━━━━━ RECORD EXCERPTS

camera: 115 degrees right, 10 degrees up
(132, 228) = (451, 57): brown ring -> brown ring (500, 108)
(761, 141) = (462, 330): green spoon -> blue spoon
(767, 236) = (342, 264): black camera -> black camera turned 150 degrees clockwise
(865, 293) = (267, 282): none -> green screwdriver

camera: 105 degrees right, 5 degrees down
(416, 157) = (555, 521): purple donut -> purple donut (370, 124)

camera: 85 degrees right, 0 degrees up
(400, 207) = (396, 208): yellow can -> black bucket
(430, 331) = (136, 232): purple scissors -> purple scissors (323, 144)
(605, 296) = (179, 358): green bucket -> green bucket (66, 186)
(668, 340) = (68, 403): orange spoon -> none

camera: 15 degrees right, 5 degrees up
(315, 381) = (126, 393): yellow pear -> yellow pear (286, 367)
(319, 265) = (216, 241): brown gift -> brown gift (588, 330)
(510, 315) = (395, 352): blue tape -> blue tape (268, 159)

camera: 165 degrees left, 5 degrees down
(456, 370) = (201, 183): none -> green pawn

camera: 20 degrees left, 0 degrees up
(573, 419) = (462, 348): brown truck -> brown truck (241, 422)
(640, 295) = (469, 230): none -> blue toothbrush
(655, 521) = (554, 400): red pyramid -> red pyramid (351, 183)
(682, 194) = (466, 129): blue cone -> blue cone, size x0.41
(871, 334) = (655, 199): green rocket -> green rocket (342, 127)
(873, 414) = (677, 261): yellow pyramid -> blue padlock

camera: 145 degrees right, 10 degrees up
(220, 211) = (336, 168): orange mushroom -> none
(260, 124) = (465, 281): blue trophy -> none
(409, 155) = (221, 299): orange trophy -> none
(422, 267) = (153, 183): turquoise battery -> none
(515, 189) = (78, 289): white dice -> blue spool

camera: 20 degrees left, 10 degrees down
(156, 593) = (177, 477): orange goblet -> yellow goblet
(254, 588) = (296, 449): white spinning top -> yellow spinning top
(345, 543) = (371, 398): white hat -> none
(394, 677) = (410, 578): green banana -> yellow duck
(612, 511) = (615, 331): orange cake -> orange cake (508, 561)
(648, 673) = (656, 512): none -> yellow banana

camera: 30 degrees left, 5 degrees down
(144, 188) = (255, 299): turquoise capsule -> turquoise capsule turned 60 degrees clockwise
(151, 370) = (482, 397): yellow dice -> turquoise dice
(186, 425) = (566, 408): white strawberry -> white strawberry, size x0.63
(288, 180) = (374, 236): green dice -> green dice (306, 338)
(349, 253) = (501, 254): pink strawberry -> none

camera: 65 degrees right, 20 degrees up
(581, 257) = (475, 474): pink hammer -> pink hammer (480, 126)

━━━━━━━━━━

EXERCISE BRIEF:
If a line in the listing contains the string "pyramid", copy it.

TASK ANSWER:
(655, 521) = (554, 400): red pyramid -> red pyramid (351, 183)
(873, 414) = (677, 261): yellow pyramid -> blue padlock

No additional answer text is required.